__DATA FOR THE TASK__
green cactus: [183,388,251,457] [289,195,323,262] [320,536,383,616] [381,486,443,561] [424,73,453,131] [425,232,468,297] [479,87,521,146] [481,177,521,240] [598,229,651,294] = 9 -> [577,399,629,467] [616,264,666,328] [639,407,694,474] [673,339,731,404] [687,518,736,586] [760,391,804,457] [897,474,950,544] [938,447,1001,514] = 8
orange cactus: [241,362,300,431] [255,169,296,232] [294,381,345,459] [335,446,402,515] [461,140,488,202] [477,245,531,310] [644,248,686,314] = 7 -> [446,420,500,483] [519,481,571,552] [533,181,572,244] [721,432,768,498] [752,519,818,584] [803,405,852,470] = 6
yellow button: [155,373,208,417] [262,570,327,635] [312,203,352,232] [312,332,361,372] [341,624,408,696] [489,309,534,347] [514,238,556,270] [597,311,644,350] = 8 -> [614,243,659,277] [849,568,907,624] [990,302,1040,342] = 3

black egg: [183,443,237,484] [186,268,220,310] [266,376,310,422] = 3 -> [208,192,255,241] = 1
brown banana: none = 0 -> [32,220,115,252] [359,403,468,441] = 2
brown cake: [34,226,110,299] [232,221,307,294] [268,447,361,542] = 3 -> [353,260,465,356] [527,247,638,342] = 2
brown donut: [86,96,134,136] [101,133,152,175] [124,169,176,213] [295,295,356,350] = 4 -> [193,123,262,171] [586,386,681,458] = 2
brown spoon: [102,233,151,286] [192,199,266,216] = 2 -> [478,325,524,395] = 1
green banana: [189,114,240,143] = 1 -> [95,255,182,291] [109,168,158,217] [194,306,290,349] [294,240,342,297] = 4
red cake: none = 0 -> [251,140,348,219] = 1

__EXERCISE OBJECTIVE__
Above are records; say how many of their lines contain the word "banana", giving only the number.

__RESULT FOR THIS TASK__
2